**To do**.
From the material below, copy each line that holds the word "minus".

|---|

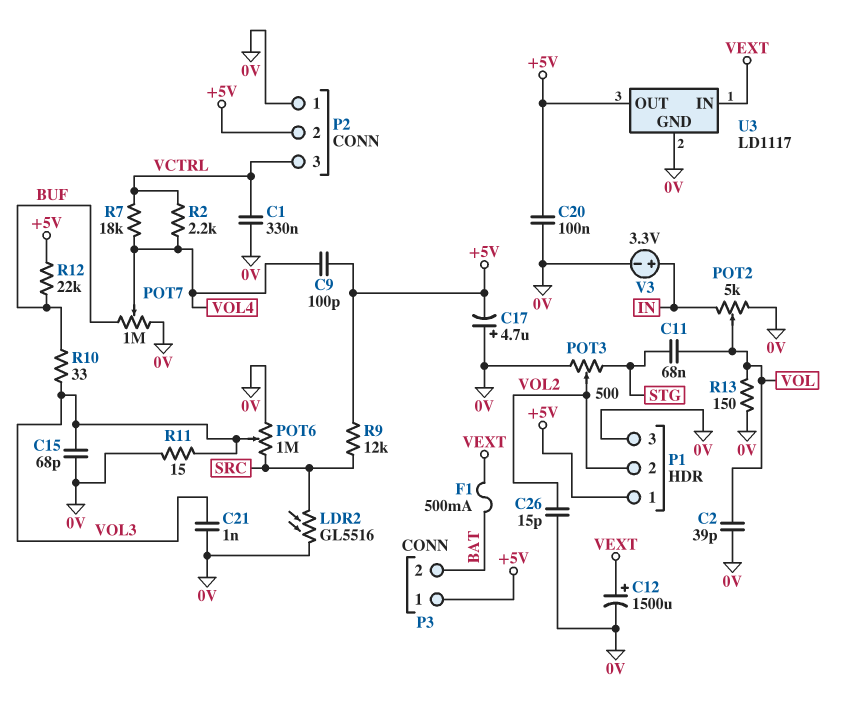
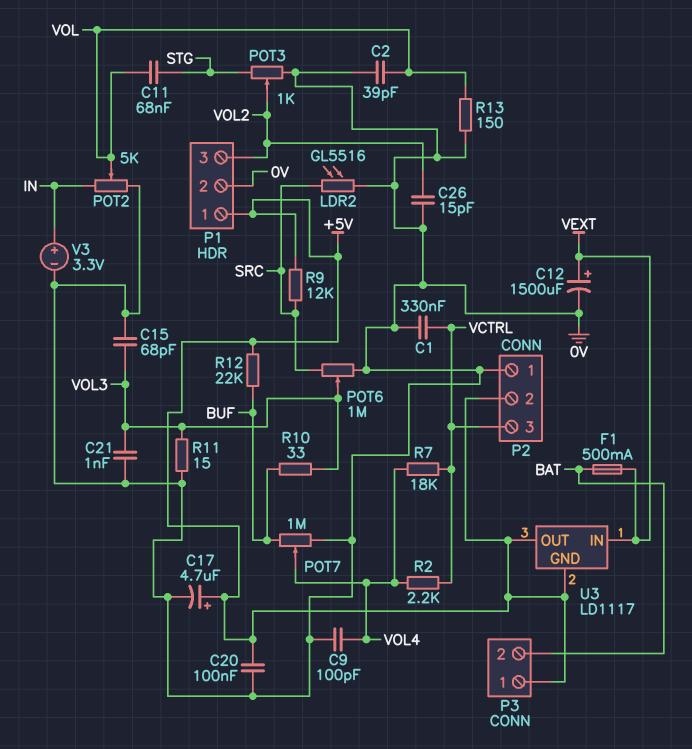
C9: 100pF (+5V, VOL4) -> 100pF (0V, VOL4)
C17: 4.7uF (plus 0V, minus +5V) -> 4.7uF (plus +5V, minus 0V)
P1 pin 2: VOL2 -> 0V
P1 pin 3: 0V -> VOL2
POT3: 500 (0V, STG, wiper VOL2) -> 1k (0V, STG, wiper VOL2)
U3 pin GND: 0V -> +5V

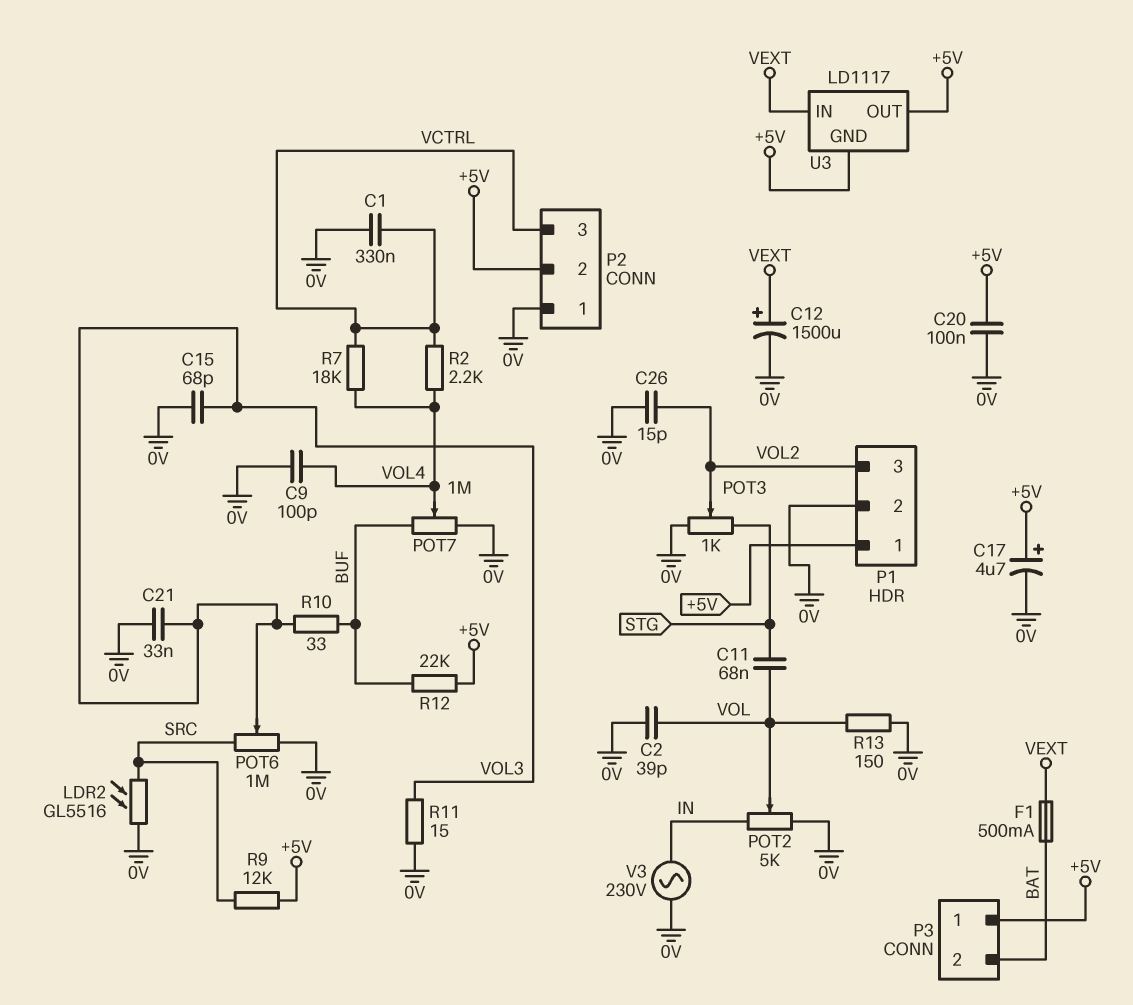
C21: 1nF (0V, VOL3) -> 33nF (0V, VOL3)
V3: 3.3V (plus IN, minus 0V) -> AC 230V (0V, IN)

|---|

**Result for this exercise**.
C17: 4.7uF (plus 0V, minus +5V) -> 4.7uF (plus +5V, minus 0V)
V3: 3.3V (plus IN, minus 0V) -> AC 230V (0V, IN)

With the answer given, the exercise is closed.